* _WORK REQUIRED_:
From the entries provided below, copy each line that contains the word "yellow".

─── DATA FOR THIS EXERCISE ───

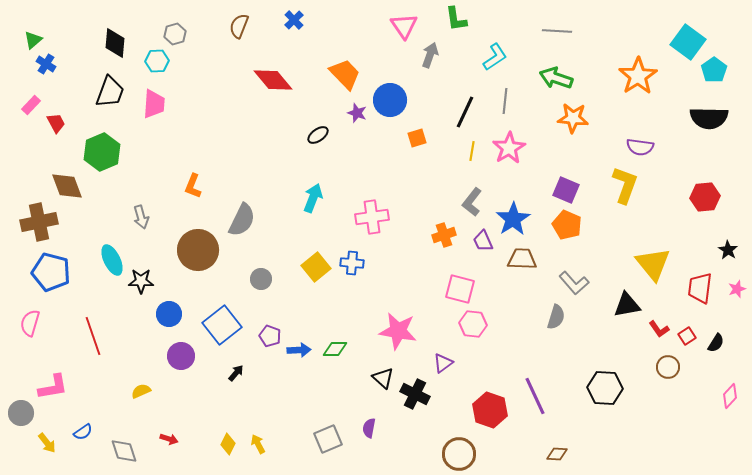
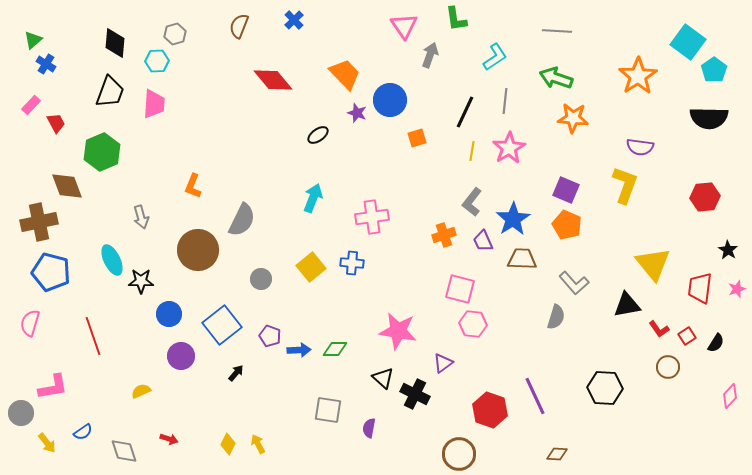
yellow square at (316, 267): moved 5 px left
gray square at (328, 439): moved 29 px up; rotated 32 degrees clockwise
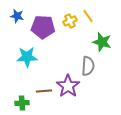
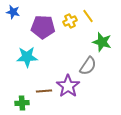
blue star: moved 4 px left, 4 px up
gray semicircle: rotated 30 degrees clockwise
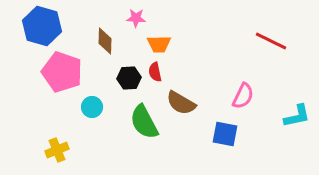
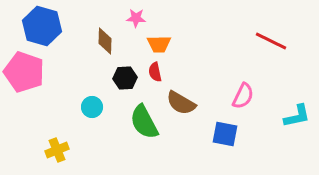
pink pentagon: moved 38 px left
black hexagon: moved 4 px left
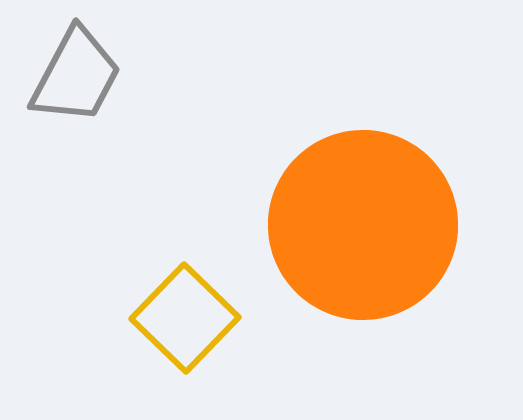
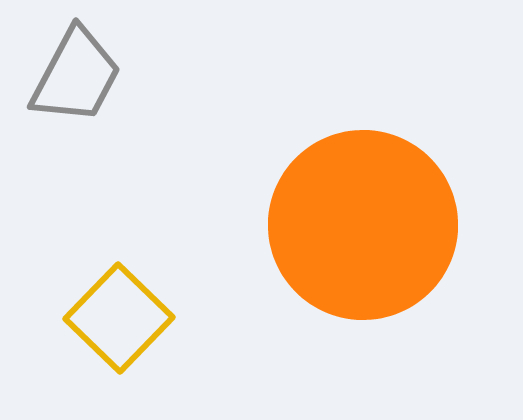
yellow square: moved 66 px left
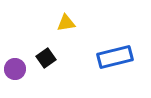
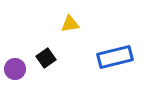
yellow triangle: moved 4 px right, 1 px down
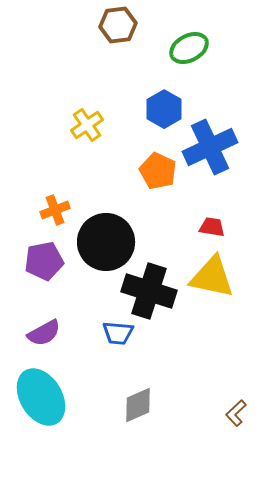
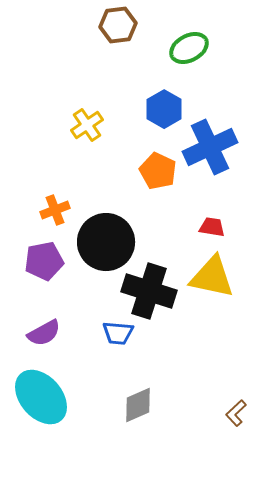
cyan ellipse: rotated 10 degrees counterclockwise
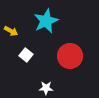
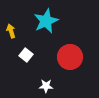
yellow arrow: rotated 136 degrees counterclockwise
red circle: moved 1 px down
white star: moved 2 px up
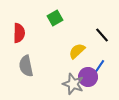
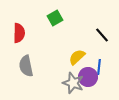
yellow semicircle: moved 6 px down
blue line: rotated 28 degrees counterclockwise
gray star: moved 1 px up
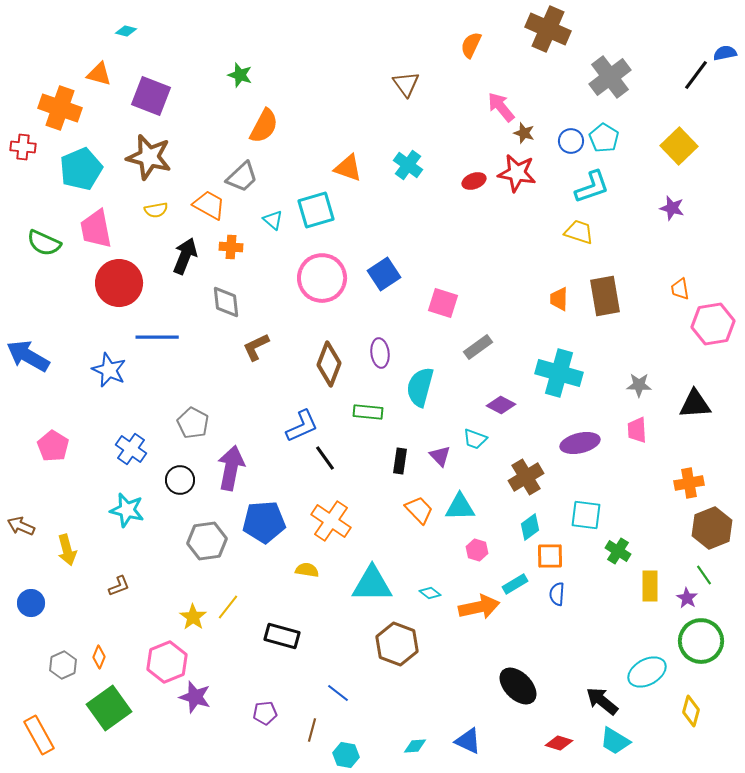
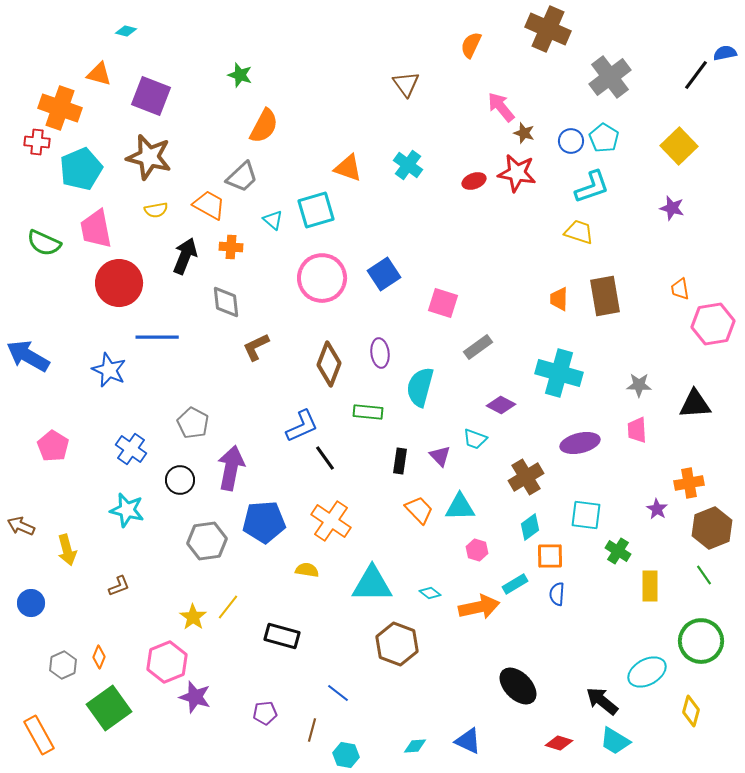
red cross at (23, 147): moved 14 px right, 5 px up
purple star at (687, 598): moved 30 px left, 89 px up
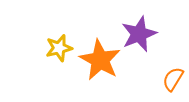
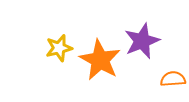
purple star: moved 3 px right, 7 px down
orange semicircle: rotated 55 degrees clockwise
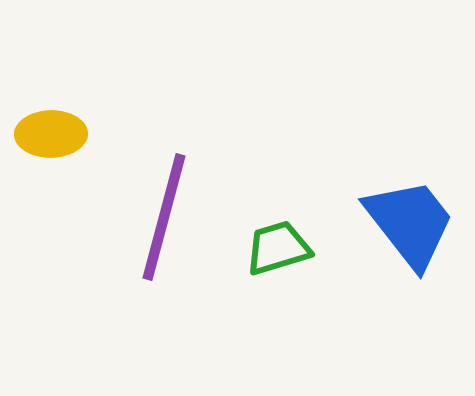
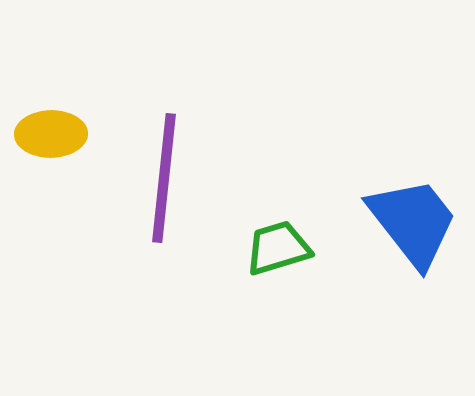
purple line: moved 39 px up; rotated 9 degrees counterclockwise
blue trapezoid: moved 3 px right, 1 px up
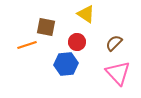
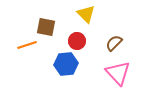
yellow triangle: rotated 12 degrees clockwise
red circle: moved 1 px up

───
─── DATA FOR THIS EXERCISE ───

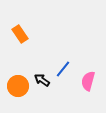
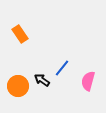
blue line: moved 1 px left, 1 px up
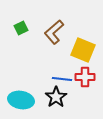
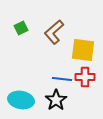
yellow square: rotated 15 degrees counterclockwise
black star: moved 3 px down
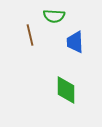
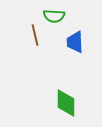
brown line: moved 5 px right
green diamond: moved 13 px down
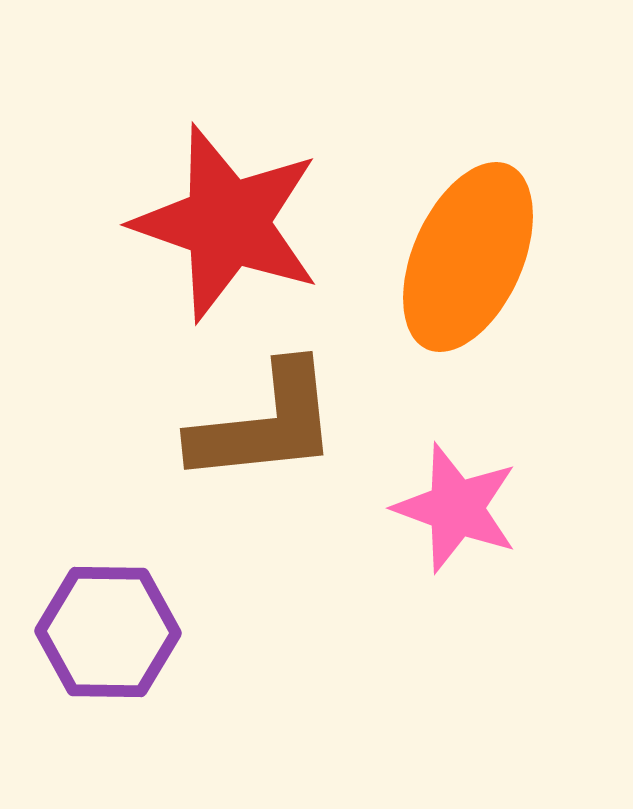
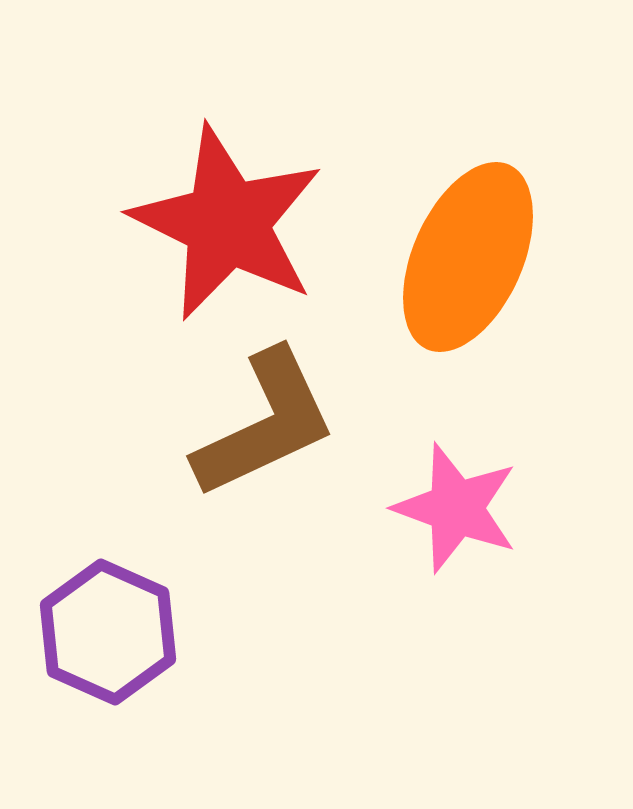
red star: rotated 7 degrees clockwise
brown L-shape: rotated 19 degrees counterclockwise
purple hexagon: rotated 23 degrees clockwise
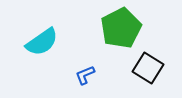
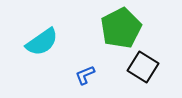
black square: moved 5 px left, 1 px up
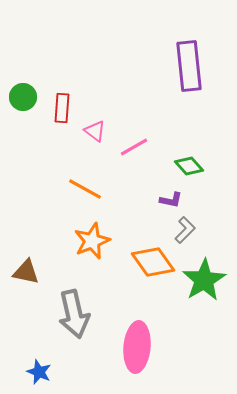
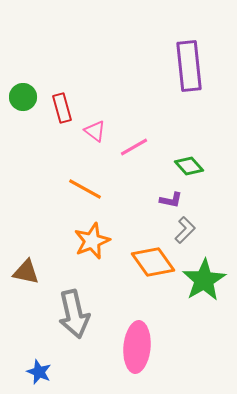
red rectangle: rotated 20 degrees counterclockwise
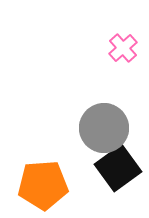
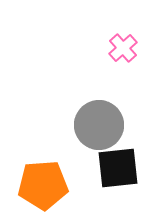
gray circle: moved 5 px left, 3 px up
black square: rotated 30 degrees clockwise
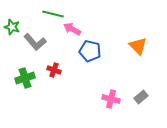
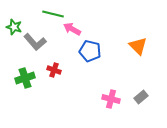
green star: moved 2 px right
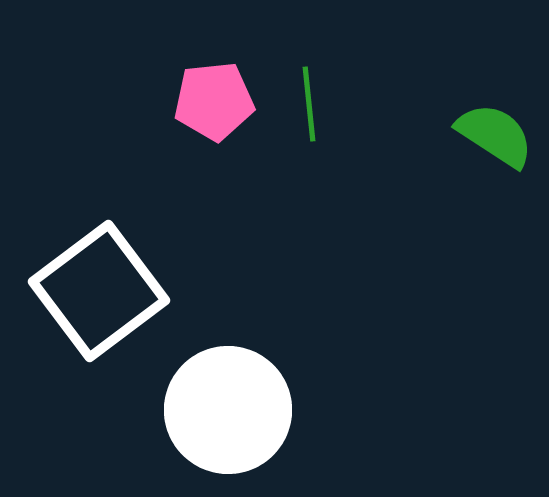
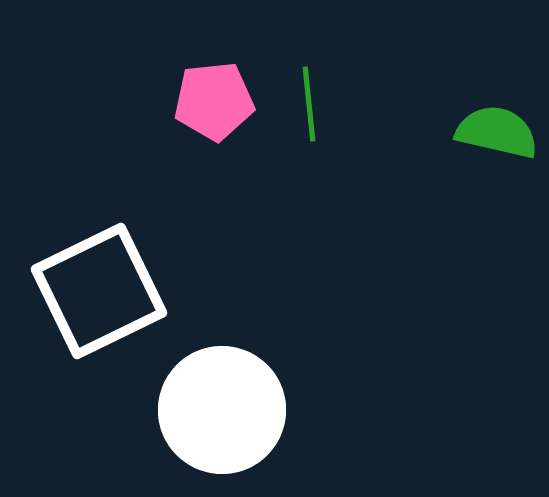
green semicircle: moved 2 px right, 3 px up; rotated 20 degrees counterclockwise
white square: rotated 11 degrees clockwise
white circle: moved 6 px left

───

* _RESULT OF THIS TASK_:
yellow square at (316, 267): moved 5 px left
yellow square: moved 66 px left
yellow triangle: moved 4 px right, 1 px down
yellow arrow: rotated 136 degrees counterclockwise
yellow semicircle: moved 6 px down
yellow triangle: rotated 12 degrees clockwise
yellow square: rotated 15 degrees counterclockwise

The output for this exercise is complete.